::: Excerpted data :::
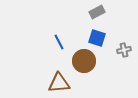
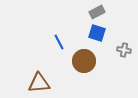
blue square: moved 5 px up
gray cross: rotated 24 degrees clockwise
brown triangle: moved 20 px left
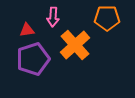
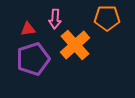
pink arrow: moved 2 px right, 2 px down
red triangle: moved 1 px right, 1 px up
:::
::: Excerpted data :::
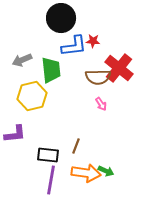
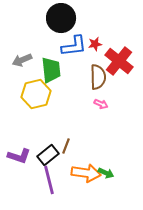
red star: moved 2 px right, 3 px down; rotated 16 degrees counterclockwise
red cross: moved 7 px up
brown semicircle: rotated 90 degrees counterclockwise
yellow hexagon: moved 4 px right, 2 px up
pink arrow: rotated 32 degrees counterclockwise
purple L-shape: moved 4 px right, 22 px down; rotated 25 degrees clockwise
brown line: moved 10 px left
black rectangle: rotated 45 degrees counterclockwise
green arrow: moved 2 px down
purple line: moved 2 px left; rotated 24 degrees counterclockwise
:::
## What the exercise asks:
Above are records with pictures. Reproduce exactly only the lines from the line with "blue square: moved 5 px up" through the line with "red triangle: moved 1 px right, 1 px up", both ends included, and leave the pictures out.

## Completed exercise:
blue square: moved 5 px up
gray cross: rotated 24 degrees clockwise
brown triangle: moved 20 px left
pink arrow: moved 2 px right, 2 px down
red triangle: moved 1 px right, 1 px up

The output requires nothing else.